◆ Task requirements ◆
Starting at the first line of the entries below, output every line exactly, up to and including the line with "RTC pin SCL: 3 -> 16".
[Opening Information supplied section]
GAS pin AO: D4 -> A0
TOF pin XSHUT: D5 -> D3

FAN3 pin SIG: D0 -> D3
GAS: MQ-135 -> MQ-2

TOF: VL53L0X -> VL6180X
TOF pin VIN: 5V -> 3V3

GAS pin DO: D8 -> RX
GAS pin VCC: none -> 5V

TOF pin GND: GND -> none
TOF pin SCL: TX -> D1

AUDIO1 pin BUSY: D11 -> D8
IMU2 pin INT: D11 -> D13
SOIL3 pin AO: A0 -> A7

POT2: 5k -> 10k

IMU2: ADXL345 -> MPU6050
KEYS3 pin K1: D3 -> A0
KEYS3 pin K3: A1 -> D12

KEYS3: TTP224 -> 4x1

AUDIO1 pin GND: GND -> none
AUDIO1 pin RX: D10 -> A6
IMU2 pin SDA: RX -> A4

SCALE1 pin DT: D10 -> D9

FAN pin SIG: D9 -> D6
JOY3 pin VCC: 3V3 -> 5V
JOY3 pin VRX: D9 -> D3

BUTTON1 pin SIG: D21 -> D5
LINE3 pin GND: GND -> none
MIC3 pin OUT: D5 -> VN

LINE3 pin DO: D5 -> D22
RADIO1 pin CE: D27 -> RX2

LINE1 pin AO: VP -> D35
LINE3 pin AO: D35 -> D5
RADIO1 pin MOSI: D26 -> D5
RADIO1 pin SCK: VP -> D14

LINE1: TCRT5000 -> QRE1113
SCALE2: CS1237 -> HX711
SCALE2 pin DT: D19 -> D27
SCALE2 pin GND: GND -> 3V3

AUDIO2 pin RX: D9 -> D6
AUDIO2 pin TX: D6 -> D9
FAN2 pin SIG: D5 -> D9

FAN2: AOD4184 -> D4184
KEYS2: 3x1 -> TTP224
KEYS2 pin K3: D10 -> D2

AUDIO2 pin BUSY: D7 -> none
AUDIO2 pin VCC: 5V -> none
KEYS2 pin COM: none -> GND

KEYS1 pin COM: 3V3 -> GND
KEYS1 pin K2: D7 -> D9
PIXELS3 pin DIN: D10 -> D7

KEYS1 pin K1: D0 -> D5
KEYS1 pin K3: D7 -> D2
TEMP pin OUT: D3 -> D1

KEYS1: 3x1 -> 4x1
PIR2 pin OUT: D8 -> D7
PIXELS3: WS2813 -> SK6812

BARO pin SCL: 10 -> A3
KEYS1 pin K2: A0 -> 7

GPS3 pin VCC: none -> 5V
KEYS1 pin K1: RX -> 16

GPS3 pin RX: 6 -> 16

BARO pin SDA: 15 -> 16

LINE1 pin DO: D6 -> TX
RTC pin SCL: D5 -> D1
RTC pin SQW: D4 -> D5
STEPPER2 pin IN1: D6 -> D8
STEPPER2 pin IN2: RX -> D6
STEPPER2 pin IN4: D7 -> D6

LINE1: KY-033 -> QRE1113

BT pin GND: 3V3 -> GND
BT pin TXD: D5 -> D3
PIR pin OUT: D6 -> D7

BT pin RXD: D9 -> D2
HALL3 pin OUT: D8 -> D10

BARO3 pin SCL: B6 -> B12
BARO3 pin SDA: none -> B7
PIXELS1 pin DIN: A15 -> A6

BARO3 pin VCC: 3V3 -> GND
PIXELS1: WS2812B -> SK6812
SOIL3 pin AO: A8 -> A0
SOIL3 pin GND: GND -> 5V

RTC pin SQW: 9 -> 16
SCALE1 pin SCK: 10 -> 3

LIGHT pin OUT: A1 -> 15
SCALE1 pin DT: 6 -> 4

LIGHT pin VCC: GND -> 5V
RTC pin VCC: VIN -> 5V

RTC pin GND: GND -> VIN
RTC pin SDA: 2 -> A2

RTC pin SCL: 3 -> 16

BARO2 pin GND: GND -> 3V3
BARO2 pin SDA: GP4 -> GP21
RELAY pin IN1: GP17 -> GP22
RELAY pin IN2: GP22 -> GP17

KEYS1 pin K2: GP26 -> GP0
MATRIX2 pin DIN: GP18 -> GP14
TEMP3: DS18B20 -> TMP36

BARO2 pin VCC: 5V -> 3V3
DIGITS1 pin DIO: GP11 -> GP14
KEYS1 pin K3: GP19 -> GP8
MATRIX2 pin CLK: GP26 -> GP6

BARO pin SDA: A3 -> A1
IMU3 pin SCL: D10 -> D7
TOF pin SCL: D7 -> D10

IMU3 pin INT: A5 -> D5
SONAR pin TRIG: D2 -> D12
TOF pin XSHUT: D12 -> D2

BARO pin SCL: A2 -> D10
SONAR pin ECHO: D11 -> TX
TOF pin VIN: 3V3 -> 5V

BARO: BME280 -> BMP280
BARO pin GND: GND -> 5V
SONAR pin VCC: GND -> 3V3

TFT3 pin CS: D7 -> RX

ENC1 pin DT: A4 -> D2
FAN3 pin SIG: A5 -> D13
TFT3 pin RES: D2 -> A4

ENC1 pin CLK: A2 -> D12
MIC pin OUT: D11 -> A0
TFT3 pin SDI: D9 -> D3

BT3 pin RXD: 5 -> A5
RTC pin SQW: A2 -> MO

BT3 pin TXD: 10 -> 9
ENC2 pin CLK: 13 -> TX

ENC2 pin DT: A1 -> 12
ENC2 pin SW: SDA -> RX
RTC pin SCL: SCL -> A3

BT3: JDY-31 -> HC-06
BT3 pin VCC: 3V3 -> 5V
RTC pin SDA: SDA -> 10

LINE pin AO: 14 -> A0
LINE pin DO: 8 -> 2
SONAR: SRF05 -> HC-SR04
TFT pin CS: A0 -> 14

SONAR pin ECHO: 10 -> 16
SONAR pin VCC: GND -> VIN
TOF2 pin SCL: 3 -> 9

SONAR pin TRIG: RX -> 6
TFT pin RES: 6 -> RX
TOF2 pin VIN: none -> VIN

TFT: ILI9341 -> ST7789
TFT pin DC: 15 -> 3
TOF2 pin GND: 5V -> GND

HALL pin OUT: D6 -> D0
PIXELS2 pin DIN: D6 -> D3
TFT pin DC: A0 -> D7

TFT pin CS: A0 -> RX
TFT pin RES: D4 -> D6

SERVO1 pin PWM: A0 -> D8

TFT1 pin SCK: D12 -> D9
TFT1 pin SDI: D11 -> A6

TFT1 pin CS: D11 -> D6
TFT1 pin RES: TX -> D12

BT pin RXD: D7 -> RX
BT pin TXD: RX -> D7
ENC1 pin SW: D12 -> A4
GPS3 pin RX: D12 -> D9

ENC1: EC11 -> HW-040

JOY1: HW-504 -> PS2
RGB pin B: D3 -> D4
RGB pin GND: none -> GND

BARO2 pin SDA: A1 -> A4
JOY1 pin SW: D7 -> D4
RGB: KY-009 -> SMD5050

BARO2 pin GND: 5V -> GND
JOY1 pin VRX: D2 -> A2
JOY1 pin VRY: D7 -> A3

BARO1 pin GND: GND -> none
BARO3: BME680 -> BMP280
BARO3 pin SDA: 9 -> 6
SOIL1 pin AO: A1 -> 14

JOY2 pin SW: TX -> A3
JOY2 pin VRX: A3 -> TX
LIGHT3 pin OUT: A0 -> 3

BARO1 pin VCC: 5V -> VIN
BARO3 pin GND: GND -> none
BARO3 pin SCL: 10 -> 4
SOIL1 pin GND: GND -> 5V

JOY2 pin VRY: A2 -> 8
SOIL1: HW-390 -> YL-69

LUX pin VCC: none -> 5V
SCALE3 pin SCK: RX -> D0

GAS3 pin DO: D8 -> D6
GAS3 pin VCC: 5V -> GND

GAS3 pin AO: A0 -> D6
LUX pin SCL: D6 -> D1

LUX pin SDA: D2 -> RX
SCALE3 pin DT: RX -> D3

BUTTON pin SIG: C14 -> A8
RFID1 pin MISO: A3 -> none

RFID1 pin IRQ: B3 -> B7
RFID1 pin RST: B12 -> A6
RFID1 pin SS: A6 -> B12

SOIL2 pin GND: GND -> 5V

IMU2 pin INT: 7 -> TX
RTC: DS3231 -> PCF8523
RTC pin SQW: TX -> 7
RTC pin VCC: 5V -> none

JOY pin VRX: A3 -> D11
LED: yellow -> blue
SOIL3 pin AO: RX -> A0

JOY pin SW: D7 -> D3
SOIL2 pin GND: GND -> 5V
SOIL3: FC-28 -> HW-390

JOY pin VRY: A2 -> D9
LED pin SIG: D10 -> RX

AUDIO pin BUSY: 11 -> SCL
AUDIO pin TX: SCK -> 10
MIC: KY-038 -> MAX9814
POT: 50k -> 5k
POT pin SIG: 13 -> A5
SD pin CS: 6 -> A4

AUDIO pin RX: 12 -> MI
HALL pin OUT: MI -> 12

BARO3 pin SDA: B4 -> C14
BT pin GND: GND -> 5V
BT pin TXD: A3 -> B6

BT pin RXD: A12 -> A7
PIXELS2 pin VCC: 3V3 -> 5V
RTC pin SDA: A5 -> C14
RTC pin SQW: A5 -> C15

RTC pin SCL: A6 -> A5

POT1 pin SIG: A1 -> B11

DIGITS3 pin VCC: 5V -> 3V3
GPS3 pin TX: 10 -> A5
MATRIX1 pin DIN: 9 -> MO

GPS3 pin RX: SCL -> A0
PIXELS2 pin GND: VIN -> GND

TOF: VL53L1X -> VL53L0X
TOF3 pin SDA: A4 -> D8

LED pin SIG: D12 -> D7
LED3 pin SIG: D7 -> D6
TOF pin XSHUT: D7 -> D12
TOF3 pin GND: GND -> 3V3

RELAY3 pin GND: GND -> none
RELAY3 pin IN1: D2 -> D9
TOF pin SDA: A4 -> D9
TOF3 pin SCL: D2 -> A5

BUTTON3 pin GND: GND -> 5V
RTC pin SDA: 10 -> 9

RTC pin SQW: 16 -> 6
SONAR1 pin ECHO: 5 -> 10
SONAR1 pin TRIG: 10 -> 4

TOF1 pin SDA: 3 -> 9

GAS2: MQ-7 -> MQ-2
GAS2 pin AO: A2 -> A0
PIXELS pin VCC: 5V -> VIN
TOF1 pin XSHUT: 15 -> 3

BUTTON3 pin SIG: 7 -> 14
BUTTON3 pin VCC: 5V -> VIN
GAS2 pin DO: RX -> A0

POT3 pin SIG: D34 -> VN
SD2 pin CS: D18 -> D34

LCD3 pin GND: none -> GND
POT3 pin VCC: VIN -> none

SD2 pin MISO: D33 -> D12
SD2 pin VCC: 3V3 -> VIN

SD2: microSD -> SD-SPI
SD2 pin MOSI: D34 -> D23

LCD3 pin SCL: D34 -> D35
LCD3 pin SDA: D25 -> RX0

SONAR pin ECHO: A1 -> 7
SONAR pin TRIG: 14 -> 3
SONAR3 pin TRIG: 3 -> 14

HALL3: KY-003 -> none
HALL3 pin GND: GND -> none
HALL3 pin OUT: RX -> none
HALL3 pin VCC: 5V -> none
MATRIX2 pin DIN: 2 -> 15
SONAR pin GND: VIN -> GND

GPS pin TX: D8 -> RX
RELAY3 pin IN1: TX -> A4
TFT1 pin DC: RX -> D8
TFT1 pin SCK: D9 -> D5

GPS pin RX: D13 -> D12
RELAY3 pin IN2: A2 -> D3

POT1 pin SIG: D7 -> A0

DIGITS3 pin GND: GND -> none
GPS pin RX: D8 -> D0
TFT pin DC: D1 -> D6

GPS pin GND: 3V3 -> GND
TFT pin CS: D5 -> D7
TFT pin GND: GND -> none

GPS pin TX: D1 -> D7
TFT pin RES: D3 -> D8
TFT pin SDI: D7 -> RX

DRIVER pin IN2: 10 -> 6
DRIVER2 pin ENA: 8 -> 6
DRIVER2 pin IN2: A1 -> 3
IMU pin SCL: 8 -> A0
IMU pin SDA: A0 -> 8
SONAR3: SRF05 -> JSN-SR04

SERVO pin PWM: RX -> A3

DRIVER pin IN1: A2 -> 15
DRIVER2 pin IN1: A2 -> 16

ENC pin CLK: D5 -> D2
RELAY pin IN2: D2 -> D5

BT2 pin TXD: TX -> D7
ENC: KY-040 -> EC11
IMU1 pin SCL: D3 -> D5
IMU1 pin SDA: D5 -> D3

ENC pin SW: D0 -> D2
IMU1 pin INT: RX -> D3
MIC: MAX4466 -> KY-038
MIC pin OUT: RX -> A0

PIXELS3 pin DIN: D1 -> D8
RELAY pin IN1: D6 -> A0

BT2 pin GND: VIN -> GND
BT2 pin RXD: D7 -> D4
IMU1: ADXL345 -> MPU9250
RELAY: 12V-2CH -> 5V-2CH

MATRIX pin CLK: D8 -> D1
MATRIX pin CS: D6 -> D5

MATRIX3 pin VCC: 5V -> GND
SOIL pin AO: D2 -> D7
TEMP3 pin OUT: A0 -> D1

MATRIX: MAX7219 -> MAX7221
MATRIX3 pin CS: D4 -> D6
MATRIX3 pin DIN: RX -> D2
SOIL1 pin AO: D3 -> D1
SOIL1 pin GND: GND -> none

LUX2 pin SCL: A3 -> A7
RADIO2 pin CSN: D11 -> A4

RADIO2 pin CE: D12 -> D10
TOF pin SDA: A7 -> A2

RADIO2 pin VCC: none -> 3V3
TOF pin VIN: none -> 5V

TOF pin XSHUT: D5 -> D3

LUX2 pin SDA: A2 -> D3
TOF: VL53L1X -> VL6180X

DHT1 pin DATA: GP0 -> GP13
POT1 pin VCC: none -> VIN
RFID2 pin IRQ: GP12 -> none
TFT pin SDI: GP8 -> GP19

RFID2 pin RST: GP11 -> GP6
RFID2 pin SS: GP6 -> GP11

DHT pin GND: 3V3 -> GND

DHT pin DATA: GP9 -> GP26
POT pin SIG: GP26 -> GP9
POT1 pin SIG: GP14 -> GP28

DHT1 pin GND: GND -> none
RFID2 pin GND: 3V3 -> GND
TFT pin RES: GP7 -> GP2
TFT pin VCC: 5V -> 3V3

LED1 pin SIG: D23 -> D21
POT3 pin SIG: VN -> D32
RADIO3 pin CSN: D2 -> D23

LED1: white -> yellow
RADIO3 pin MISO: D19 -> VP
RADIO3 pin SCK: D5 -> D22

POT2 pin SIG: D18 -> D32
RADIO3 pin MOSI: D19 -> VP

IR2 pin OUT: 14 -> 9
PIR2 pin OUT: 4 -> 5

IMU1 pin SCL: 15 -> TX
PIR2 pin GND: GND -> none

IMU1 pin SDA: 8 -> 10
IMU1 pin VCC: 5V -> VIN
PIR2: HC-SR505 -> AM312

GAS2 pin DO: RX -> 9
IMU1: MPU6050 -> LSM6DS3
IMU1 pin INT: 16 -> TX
[Closing Information supplied section]
◆ The completed task ◆
GAS pin AO: D4 -> A0
TOF pin XSHUT: D5 -> D3

FAN3 pin SIG: D0 -> D3
GAS: MQ-135 -> MQ-2

TOF: VL53L0X -> VL6180X
TOF pin VIN: 5V -> 3V3

GAS pin DO: D8 -> RX
GAS pin VCC: none -> 5V

TOF pin GND: GND -> none
TOF pin SCL: TX -> D1

AUDIO1 pin BUSY: D11 -> D8
IMU2 pin INT: D11 -> D13
SOIL3 pin AO: A0 -> A7

POT2: 5k -> 10k

IMU2: ADXL345 -> MPU6050
KEYS3 pin K1: D3 -> A0
KEYS3 pin K3: A1 -> D12

KEYS3: TTP224 -> 4x1

AUDIO1 pin GND: GND -> none
AUDIO1 pin RX: D10 -> A6
IMU2 pin SDA: RX -> A4

SCALE1 pin DT: D10 -> D9

FAN pin SIG: D9 -> D6
JOY3 pin VCC: 3V3 -> 5V
JOY3 pin VRX: D9 -> D3

BUTTON1 pin SIG: D21 -> D5
LINE3 pin GND: GND -> none
MIC3 pin OUT: D5 -> VN

LINE3 pin DO: D5 -> D22
RADIO1 pin CE: D27 -> RX2

LINE1 pin AO: VP -> D35
LINE3 pin AO: D35 -> D5
RADIO1 pin MOSI: D26 -> D5
RADIO1 pin SCK: VP -> D14

LINE1: TCRT5000 -> QRE1113
SCALE2: CS1237 -> HX711
SCALE2 pin DT: D19 -> D27
SCALE2 pin GND: GND -> 3V3

AUDIO2 pin RX: D9 -> D6
AUDIO2 pin TX: D6 -> D9
FAN2 pin SIG: D5 -> D9

FAN2: AOD4184 -> D4184
KEYS2: 3x1 -> TTP224
KEYS2 pin K3: D10 -> D2

AUDIO2 pin BUSY: D7 -> none
AUDIO2 pin VCC: 5V -> none
KEYS2 pin COM: none -> GND

KEYS1 pin COM: 3V3 -> GND
KEYS1 pin K2: D7 -> D9
PIXELS3 pin DIN: D10 -> D7

KEYS1 pin K1: D0 -> D5
KEYS1 pin K3: D7 -> D2
TEMP pin OUT: D3 -> D1

KEYS1: 3x1 -> 4x1
PIR2 pin OUT: D8 -> D7
PIXELS3: WS2813 -> SK6812

BARO pin SCL: 10 -> A3
KEYS1 pin K2: A0 -> 7

GPS3 pin VCC: none -> 5V
KEYS1 pin K1: RX -> 16

GPS3 pin RX: 6 -> 16

BARO pin SDA: 15 -> 16

LINE1 pin DO: D6 -> TX
RTC pin SCL: D5 -> D1
RTC pin SQW: D4 -> D5
STEPPER2 pin IN1: D6 -> D8
STEPPER2 pin IN2: RX -> D6
STEPPER2 pin IN4: D7 -> D6

LINE1: KY-033 -> QRE1113

BT pin GND: 3V3 -> GND
BT pin TXD: D5 -> D3
PIR pin OUT: D6 -> D7

BT pin RXD: D9 -> D2
HALL3 pin OUT: D8 -> D10

BARO3 pin SCL: B6 -> B12
BARO3 pin SDA: none -> B7
PIXELS1 pin DIN: A15 -> A6

BARO3 pin VCC: 3V3 -> GND
PIXELS1: WS2812B -> SK6812
SOIL3 pin AO: A8 -> A0
SOIL3 pin GND: GND -> 5V

RTC pin SQW: 9 -> 16
SCALE1 pin SCK: 10 -> 3

LIGHT pin OUT: A1 -> 15
SCALE1 pin DT: 6 -> 4

LIGHT pin VCC: GND -> 5V
RTC pin VCC: VIN -> 5V

RTC pin GND: GND -> VIN
RTC pin SDA: 2 -> A2

RTC pin SCL: 3 -> 16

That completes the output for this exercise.